[Records for this task Boundary: Start]
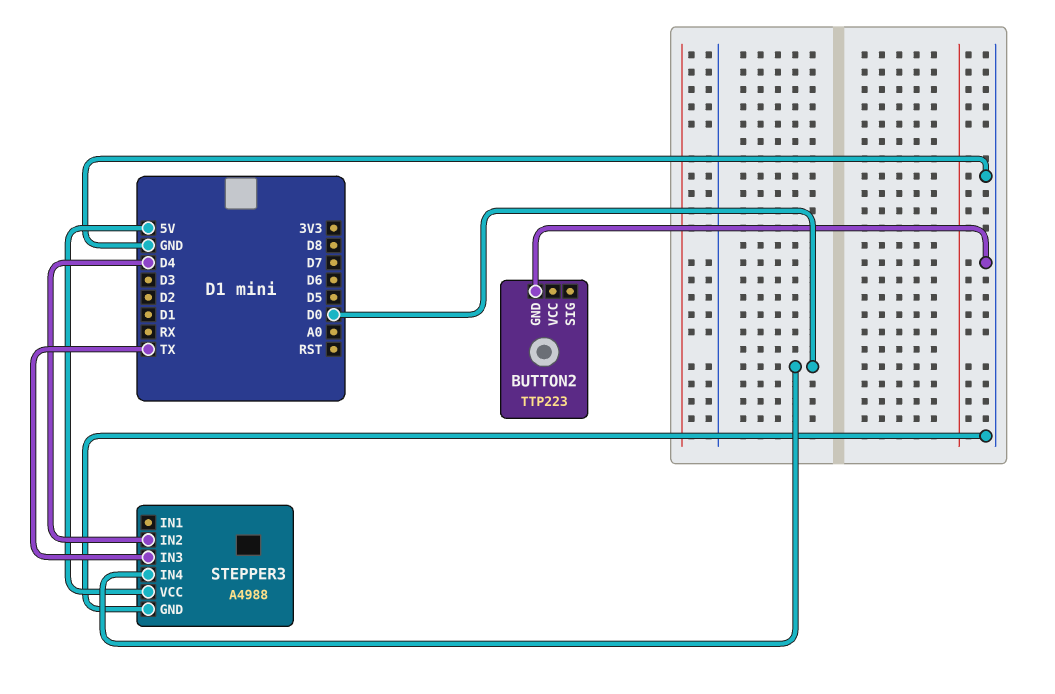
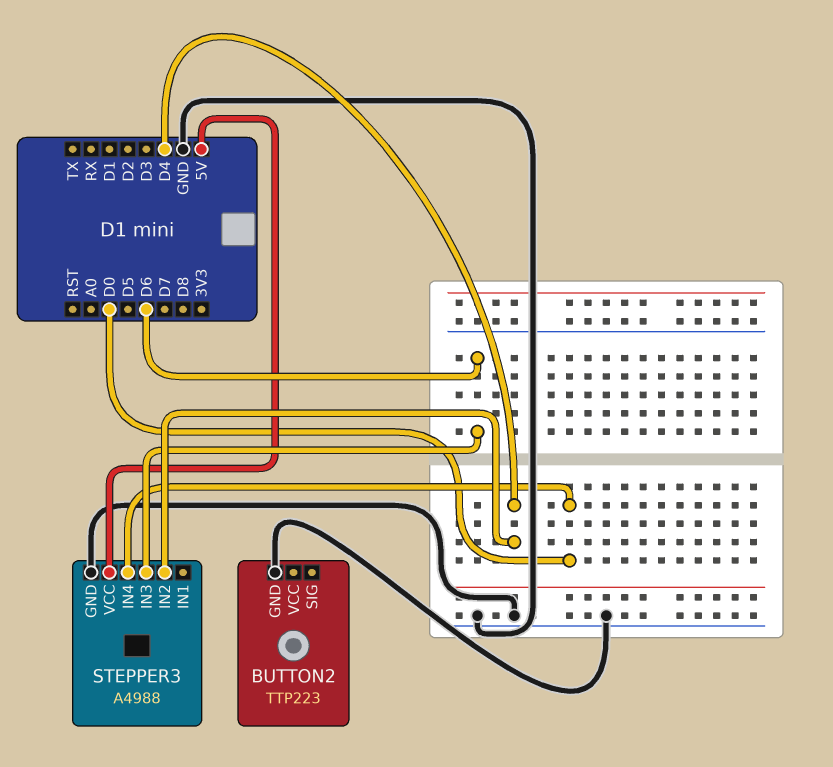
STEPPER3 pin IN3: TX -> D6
[Records for this task Boundary: End]
[Records for this task Boundary: Start]
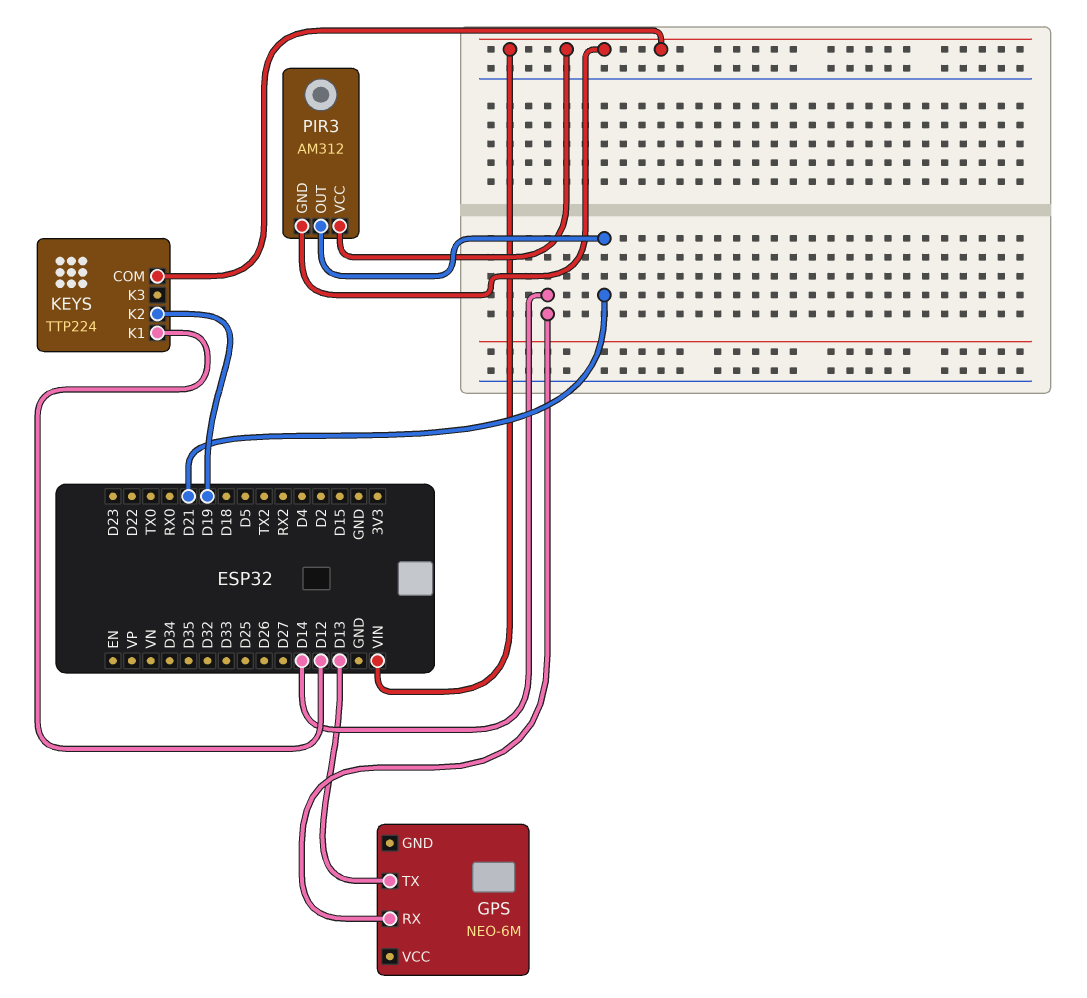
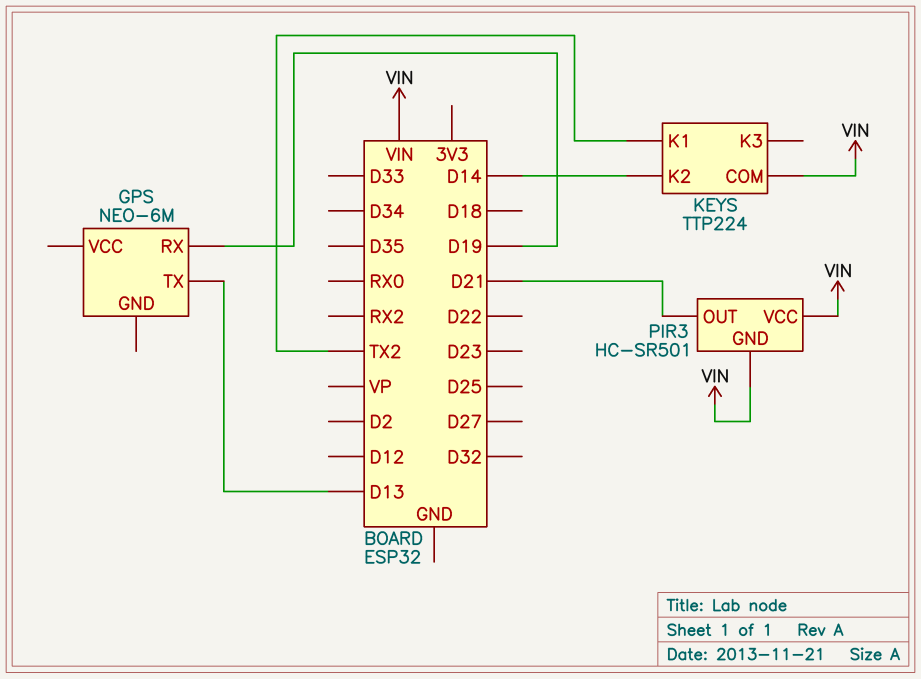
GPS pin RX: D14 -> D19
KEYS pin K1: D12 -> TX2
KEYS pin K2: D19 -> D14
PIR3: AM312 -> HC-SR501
[Records for this task Boundary: End]
In the records, which lines mention the word "KEYS"? Copy those lines.

KEYS pin K1: D12 -> TX2
KEYS pin K2: D19 -> D14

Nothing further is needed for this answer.